- **The data**:

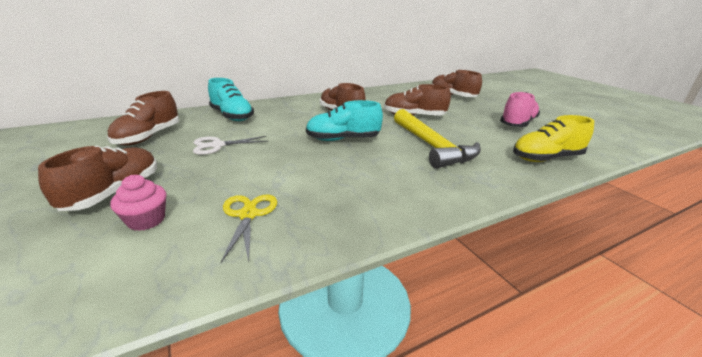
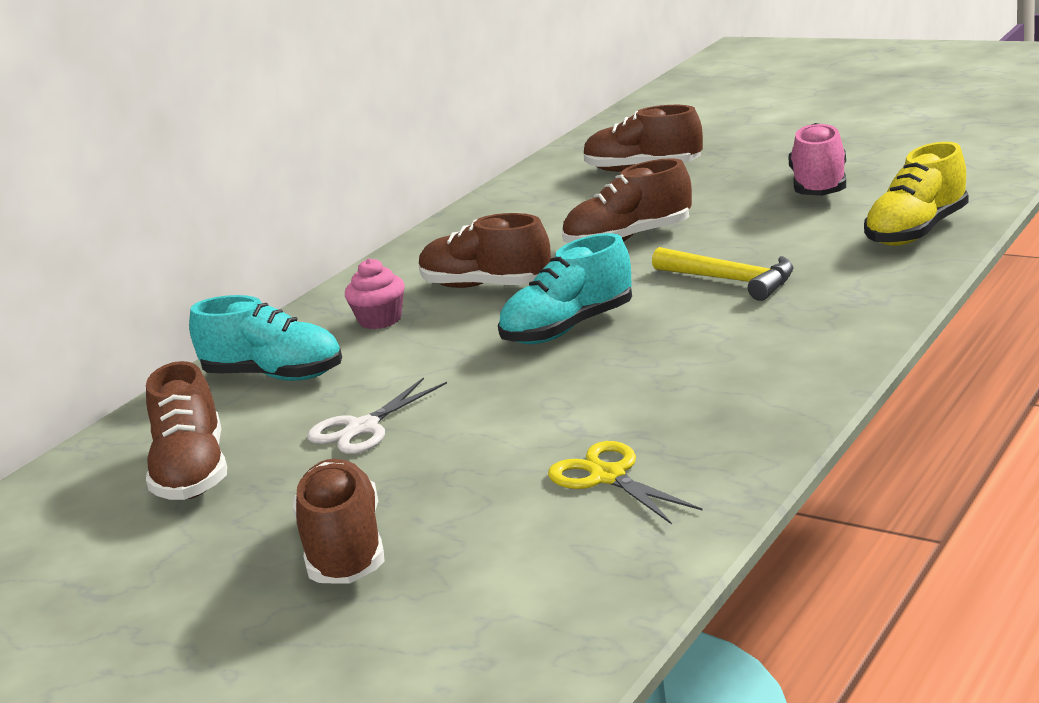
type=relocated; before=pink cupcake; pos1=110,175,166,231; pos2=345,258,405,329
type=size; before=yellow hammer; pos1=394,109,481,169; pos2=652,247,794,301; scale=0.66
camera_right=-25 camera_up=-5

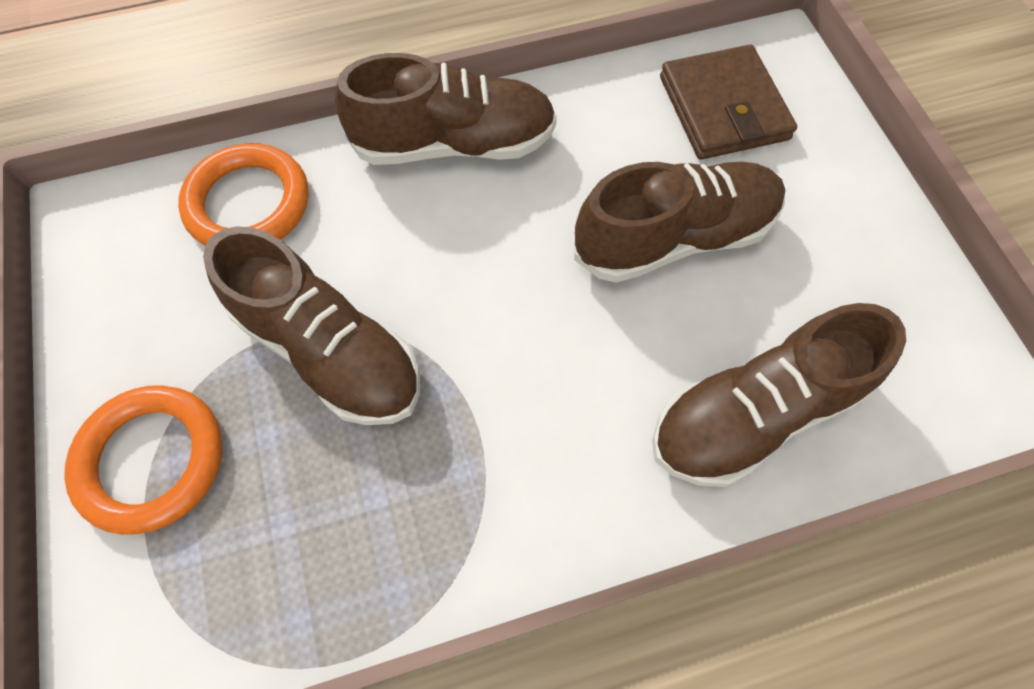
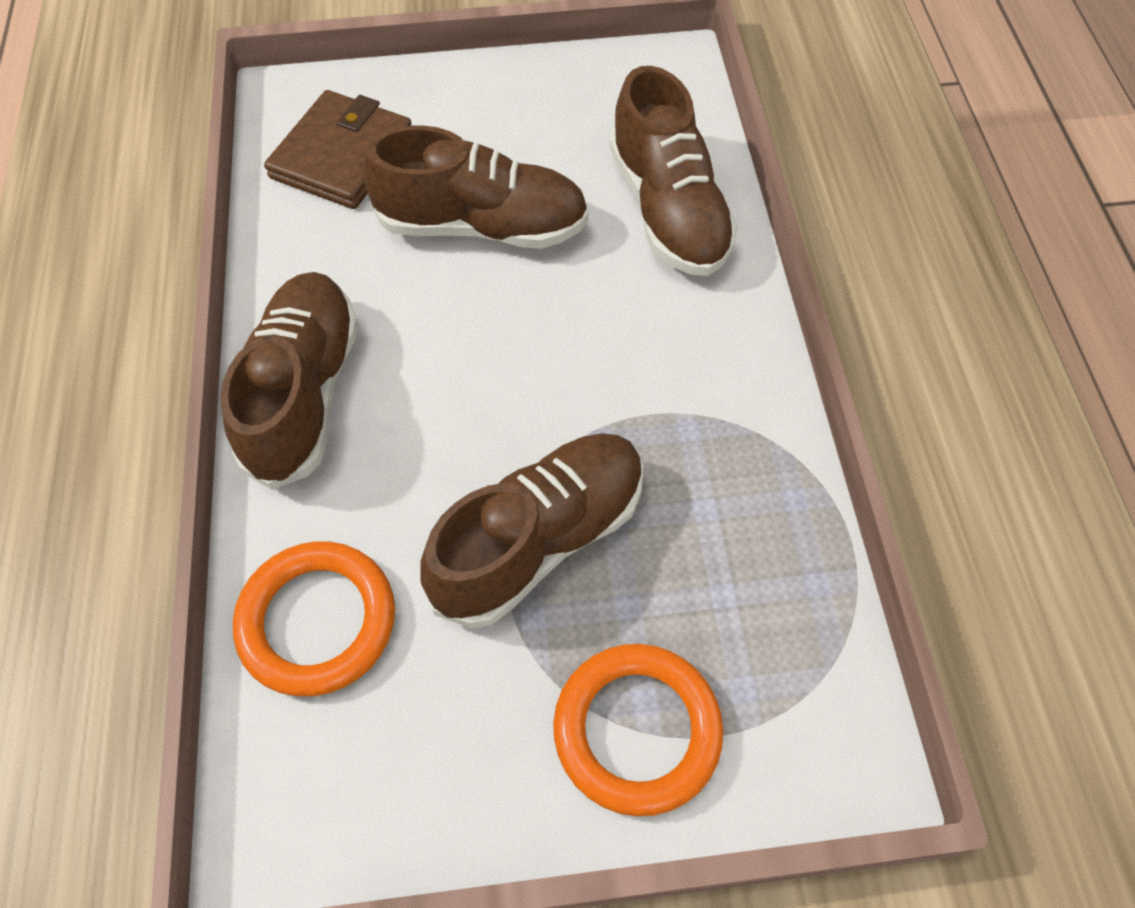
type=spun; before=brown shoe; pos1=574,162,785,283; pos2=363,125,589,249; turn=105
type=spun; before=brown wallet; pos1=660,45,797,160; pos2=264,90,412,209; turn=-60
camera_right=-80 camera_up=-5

- **Your goal**: Output the data exactly, pictures omitted.

- **Exercise answer**:
type=relocated; before=pink cupcake; pos1=110,175,166,231; pos2=345,258,405,329
type=size; before=yellow hammer; pos1=394,109,481,169; pos2=652,247,794,301; scale=0.66
camera_right=-25 camera_up=-5

type=spun; before=brown shoe; pos1=574,162,785,283; pos2=363,125,589,249; turn=105
type=spun; before=brown wallet; pos1=660,45,797,160; pos2=264,90,412,209; turn=-60
camera_right=-80 camera_up=-5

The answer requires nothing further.